Records excerpted from a collection:
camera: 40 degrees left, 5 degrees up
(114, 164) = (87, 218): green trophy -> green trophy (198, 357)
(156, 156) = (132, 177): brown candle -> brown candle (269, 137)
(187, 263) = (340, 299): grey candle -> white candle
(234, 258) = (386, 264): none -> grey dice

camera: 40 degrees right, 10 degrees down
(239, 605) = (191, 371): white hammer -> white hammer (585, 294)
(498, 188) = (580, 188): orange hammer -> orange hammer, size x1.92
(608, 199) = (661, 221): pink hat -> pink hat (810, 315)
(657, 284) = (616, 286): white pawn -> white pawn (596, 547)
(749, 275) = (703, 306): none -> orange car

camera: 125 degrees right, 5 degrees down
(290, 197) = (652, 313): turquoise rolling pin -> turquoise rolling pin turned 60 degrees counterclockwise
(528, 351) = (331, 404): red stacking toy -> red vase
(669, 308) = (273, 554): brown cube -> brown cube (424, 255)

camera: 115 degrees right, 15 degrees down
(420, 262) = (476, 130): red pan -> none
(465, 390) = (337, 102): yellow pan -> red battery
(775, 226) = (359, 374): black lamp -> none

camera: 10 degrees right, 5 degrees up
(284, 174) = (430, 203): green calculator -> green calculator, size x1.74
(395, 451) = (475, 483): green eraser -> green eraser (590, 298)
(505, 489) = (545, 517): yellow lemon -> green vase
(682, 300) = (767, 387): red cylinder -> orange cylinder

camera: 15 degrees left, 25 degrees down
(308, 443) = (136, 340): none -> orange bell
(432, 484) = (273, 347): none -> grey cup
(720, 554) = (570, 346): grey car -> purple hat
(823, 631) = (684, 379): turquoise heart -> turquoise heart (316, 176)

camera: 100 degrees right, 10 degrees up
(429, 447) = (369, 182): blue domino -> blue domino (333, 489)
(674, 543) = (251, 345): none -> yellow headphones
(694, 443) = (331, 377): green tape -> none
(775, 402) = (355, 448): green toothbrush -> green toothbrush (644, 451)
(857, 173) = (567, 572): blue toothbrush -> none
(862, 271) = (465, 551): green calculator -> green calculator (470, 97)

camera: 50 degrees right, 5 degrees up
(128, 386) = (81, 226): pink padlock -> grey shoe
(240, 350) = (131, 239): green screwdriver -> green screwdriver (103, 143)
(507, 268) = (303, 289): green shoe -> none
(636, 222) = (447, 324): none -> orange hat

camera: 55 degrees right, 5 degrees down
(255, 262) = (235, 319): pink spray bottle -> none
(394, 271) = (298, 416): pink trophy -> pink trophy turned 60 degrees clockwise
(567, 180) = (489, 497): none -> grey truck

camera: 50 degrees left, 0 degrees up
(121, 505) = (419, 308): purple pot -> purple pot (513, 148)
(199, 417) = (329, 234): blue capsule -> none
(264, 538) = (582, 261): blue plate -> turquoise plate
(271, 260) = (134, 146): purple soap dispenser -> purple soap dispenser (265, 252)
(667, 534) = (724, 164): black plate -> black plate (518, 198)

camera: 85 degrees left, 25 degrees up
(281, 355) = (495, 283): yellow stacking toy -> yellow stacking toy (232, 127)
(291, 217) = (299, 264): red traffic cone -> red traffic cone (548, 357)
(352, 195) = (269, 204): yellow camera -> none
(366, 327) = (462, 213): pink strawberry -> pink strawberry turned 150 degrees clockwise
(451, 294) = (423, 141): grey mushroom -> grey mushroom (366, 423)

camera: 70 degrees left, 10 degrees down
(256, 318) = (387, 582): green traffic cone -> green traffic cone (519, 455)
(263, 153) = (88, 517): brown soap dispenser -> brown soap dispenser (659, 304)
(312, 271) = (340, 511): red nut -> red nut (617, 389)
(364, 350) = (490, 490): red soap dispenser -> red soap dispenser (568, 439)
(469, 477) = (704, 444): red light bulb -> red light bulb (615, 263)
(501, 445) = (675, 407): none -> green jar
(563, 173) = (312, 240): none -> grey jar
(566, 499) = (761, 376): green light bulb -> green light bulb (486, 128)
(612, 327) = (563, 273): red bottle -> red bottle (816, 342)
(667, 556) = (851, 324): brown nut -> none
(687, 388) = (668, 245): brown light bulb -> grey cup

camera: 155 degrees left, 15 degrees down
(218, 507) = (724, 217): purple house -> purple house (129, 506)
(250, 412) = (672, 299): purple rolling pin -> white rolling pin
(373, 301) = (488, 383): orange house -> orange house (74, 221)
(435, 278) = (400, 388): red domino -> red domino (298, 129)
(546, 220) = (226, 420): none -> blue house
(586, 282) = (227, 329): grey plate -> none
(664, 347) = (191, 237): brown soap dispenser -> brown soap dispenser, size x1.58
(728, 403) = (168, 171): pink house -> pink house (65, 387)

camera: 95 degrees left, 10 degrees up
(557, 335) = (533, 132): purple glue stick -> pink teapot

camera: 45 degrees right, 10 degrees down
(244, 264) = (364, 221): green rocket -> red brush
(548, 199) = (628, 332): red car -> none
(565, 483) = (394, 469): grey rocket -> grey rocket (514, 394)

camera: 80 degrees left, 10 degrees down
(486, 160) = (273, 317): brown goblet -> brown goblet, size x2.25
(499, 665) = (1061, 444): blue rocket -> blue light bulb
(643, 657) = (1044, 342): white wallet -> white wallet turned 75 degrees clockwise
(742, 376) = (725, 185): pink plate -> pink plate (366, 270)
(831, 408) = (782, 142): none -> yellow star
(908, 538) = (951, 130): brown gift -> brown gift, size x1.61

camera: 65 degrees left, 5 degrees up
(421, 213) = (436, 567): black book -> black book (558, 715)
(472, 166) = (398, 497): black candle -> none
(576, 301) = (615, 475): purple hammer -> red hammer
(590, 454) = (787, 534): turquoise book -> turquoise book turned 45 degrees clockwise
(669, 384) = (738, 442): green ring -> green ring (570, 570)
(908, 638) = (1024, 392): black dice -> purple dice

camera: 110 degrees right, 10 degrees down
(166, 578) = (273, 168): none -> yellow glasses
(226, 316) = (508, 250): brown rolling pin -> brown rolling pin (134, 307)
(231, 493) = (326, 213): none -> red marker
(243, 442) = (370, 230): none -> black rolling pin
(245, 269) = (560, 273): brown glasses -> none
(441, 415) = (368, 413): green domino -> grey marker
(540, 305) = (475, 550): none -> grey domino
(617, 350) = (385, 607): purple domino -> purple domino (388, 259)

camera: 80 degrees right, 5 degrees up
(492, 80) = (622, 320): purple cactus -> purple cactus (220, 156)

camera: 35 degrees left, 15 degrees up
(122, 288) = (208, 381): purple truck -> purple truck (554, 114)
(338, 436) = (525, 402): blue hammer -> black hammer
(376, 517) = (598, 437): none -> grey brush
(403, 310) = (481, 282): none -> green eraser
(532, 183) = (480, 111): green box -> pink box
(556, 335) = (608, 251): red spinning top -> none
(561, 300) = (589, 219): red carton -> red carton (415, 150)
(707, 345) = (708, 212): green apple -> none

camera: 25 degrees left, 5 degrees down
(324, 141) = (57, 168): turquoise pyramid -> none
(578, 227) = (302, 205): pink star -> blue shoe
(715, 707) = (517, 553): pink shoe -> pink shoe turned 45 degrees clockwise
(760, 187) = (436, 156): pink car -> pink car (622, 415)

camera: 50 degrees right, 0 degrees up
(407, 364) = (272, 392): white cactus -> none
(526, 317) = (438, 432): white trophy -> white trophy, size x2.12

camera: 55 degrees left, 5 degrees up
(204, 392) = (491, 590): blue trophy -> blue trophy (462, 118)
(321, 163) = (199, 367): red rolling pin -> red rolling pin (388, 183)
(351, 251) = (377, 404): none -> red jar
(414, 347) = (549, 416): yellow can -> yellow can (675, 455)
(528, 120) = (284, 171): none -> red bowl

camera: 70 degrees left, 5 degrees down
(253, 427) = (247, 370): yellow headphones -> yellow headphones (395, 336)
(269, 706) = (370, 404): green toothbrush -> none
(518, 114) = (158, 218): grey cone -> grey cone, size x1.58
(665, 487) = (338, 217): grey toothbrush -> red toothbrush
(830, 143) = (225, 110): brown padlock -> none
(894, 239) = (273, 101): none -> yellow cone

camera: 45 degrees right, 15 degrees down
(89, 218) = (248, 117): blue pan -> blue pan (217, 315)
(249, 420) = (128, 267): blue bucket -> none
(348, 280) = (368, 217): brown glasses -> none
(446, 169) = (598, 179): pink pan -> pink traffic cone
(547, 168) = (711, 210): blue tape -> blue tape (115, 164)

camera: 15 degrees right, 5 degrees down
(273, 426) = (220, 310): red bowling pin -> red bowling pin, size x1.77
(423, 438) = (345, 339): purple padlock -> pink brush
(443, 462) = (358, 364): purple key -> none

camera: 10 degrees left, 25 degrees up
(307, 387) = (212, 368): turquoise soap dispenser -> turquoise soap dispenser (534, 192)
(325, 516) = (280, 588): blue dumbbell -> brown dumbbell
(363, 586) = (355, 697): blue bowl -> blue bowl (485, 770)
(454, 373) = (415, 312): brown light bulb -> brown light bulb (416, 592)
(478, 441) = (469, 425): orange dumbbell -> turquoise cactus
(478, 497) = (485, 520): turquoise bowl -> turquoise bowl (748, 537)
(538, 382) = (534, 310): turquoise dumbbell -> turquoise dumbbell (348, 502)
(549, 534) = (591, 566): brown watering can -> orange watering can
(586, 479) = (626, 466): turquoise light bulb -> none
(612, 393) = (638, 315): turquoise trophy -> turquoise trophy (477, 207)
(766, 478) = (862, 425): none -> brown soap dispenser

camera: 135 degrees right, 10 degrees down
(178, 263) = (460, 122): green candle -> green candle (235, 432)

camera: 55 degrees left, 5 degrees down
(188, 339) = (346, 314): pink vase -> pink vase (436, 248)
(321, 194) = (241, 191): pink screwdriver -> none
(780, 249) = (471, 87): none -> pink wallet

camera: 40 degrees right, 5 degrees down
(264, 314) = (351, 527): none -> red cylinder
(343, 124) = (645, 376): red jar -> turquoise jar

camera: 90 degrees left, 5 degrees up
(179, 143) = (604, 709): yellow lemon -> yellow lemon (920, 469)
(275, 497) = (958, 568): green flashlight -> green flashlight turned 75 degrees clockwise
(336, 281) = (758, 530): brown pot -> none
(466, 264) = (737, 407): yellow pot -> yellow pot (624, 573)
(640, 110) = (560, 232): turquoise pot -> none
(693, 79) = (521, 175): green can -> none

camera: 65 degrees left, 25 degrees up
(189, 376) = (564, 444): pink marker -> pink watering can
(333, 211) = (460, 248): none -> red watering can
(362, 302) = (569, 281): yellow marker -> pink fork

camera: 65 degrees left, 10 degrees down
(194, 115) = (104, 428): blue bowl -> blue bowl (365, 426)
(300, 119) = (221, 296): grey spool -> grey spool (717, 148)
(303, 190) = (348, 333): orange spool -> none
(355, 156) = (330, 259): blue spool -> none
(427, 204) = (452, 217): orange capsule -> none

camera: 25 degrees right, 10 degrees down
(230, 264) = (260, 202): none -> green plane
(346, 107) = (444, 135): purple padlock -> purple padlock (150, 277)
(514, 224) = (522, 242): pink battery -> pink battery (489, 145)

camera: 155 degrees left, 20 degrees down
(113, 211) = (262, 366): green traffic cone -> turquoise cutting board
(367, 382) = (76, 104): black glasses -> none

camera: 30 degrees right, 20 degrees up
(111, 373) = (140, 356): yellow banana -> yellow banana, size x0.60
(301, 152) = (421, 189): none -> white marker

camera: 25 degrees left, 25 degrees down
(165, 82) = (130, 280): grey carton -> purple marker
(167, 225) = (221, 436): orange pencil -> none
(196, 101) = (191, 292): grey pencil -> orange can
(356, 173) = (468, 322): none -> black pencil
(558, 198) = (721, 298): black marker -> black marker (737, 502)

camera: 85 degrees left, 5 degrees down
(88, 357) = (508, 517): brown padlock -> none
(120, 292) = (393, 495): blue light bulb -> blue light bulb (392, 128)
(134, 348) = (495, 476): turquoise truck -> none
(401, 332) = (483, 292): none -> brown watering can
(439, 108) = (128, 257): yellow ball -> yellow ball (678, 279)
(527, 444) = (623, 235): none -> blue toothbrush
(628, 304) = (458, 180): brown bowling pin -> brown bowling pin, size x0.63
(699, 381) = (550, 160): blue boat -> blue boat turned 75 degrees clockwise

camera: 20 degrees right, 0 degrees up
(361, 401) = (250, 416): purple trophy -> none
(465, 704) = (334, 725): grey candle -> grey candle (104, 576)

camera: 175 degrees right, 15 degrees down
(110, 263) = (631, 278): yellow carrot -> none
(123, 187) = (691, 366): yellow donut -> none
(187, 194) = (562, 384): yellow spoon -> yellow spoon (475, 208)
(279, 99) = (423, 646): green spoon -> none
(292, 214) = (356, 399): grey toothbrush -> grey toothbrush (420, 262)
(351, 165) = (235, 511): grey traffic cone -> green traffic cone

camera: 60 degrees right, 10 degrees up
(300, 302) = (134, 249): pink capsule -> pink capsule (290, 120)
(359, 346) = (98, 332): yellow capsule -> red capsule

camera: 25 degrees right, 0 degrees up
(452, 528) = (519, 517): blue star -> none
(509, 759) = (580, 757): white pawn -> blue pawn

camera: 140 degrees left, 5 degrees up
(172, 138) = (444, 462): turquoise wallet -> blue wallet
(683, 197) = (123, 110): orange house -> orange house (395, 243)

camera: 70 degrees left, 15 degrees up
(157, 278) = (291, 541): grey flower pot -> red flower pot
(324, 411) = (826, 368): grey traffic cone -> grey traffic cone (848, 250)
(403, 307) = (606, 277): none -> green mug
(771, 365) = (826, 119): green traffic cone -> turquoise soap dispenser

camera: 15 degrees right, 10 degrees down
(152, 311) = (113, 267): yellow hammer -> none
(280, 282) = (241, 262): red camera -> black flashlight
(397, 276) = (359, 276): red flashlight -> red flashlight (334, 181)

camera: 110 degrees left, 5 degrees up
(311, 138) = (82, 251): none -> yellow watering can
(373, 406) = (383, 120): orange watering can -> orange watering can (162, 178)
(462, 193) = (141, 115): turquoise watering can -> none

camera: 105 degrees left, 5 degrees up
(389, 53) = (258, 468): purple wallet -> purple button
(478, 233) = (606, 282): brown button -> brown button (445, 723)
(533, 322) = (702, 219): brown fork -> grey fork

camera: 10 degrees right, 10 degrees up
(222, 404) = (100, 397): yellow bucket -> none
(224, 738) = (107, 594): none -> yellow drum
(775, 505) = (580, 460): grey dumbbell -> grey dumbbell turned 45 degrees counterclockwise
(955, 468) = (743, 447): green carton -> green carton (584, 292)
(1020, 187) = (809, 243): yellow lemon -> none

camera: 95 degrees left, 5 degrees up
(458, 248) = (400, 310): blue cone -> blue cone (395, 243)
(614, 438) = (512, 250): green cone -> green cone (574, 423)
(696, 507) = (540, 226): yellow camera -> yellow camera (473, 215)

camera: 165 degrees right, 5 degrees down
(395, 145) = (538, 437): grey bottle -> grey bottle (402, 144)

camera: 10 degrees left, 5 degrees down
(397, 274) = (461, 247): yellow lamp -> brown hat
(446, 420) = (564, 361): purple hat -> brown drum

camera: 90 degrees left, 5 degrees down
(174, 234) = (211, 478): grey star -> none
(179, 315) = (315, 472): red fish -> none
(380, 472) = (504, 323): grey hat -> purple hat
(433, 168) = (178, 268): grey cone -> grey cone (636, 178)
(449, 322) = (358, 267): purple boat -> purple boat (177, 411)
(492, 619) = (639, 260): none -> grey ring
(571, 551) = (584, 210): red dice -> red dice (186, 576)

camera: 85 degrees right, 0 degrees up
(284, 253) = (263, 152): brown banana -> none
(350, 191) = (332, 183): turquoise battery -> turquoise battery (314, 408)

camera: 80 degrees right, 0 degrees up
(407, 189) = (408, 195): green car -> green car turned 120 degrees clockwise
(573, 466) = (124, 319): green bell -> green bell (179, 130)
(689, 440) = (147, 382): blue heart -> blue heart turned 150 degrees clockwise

■ **The task**
Reproduce only the lines above, starting at the line with "(189, 376) = (564, 444): pink" and ending at the line with "camera: 25 degrees left, 25 degrees down", exactly as written.

■ **Your solution**
(189, 376) = (564, 444): pink marker -> pink watering can
(333, 211) = (460, 248): none -> red watering can
(362, 302) = (569, 281): yellow marker -> pink fork

camera: 65 degrees left, 10 degrees down
(194, 115) = (104, 428): blue bowl -> blue bowl (365, 426)
(300, 119) = (221, 296): grey spool -> grey spool (717, 148)
(303, 190) = (348, 333): orange spool -> none
(355, 156) = (330, 259): blue spool -> none
(427, 204) = (452, 217): orange capsule -> none

camera: 25 degrees right, 10 degrees down
(230, 264) = (260, 202): none -> green plane
(346, 107) = (444, 135): purple padlock -> purple padlock (150, 277)
(514, 224) = (522, 242): pink battery -> pink battery (489, 145)

camera: 155 degrees left, 20 degrees down
(113, 211) = (262, 366): green traffic cone -> turquoise cutting board
(367, 382) = (76, 104): black glasses -> none

camera: 30 degrees right, 20 degrees up
(111, 373) = (140, 356): yellow banana -> yellow banana, size x0.60
(301, 152) = (421, 189): none -> white marker

camera: 25 degrees left, 25 degrees down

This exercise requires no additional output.